(Saved data entries)

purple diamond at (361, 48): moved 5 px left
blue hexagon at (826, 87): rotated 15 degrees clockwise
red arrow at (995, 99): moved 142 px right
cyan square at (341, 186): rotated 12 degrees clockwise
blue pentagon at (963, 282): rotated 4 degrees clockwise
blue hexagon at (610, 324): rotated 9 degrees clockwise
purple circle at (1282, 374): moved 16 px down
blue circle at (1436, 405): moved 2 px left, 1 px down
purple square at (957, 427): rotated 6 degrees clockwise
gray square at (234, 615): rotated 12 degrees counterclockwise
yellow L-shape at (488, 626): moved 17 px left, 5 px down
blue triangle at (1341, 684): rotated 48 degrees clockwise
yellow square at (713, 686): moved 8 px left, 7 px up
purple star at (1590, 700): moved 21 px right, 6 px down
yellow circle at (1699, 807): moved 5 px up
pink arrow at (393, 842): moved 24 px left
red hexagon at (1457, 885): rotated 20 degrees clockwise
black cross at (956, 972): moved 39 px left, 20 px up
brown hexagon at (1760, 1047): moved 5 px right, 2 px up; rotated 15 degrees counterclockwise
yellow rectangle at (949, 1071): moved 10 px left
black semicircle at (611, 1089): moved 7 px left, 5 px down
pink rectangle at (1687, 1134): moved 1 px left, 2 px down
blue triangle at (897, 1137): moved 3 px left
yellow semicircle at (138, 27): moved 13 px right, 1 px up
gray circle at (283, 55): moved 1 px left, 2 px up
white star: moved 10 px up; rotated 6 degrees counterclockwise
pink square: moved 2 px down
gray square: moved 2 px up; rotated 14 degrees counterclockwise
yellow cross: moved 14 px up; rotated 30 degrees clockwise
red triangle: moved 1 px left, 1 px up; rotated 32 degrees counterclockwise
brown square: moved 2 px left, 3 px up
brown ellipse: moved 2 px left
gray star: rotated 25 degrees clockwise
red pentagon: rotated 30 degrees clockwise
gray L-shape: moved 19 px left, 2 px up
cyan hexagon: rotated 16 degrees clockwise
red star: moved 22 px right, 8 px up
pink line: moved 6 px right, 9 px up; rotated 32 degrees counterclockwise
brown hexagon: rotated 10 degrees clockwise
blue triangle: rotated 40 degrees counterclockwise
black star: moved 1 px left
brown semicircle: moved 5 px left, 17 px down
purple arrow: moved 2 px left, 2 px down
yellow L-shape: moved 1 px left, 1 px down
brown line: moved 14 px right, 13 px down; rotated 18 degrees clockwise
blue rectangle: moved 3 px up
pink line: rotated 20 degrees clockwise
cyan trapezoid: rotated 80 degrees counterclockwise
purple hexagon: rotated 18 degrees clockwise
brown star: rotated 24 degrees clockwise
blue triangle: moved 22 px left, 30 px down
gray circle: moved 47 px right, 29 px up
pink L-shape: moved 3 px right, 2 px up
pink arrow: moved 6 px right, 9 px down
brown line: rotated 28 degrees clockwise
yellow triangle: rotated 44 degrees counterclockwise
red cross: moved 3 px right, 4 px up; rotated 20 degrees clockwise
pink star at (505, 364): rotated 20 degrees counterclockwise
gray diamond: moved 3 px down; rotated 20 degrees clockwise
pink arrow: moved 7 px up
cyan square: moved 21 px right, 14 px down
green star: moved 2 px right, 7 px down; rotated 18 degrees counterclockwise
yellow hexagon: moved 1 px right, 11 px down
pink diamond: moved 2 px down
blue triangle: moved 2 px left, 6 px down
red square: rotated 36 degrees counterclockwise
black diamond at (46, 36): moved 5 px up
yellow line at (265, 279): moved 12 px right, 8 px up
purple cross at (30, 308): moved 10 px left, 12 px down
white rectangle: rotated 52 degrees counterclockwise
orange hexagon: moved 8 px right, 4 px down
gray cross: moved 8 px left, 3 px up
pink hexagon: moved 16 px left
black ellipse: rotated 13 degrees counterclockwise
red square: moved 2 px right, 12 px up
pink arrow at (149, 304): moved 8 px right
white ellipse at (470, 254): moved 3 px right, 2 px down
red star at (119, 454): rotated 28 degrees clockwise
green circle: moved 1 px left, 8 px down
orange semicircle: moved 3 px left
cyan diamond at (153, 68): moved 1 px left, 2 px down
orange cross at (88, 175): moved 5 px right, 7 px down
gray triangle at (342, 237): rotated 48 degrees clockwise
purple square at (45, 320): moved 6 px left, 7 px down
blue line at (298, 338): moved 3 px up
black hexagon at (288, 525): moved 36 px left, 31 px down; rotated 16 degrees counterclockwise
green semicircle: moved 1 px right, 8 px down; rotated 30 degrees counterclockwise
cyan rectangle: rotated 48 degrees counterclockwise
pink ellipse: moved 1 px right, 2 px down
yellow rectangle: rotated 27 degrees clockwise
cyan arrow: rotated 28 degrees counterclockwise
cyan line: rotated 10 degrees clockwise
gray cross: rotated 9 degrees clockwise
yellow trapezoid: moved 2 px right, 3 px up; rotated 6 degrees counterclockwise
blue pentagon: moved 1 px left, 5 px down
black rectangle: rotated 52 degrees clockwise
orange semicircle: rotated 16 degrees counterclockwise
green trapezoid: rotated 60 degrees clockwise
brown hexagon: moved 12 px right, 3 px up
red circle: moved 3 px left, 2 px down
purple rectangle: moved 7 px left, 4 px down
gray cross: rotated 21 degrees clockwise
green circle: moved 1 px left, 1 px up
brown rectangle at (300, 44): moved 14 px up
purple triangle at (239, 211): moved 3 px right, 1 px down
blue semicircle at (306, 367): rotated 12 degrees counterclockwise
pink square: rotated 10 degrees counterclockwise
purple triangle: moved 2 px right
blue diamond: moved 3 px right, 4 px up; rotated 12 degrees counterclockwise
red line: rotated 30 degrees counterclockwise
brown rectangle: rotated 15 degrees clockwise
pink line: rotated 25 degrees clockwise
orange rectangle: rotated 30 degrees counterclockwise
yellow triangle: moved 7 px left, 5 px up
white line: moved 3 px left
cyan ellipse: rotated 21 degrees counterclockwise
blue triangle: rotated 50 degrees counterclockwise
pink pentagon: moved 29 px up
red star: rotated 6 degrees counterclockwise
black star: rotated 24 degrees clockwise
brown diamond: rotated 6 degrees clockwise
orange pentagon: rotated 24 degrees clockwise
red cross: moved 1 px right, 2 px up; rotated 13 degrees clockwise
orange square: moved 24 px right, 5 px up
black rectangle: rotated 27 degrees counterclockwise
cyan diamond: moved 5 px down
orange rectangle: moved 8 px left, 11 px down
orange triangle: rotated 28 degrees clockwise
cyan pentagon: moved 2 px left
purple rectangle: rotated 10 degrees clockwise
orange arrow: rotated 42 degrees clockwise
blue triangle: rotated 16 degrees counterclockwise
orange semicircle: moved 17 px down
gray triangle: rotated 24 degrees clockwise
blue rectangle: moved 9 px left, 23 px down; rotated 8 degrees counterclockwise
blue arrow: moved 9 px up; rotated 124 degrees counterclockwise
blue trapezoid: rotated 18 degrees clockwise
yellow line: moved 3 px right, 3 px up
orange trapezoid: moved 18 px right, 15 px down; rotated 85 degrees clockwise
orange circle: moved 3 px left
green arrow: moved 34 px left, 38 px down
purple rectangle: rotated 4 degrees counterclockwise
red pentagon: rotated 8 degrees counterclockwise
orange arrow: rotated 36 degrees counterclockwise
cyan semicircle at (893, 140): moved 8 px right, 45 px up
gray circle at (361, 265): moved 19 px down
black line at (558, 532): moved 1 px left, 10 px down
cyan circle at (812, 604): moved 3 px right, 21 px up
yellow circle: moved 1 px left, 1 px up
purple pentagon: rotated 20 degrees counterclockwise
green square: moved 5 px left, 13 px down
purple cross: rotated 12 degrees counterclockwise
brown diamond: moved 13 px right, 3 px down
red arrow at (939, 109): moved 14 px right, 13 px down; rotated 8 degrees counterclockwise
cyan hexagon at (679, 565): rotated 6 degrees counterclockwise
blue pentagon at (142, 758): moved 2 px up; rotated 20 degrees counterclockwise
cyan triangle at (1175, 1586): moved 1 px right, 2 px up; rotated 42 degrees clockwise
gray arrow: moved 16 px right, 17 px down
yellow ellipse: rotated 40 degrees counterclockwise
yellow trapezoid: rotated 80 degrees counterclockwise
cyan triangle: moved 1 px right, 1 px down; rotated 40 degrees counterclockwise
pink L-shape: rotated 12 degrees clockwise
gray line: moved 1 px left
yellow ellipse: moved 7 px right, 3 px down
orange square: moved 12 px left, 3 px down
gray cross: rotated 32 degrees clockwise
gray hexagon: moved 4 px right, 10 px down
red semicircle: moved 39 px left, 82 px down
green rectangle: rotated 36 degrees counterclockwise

Directions — Put everything from the start of the records down to the line containing "blue hexagon at (610, 324): rotated" into a JSON list of strings, one string per line, leaving out blank lines.

The result —
[
  "purple diamond at (361, 48): moved 5 px left",
  "blue hexagon at (826, 87): rotated 15 degrees clockwise",
  "red arrow at (995, 99): moved 142 px right",
  "cyan square at (341, 186): rotated 12 degrees clockwise",
  "blue pentagon at (963, 282): rotated 4 degrees clockwise",
  "blue hexagon at (610, 324): rotated 9 degrees clockwise"
]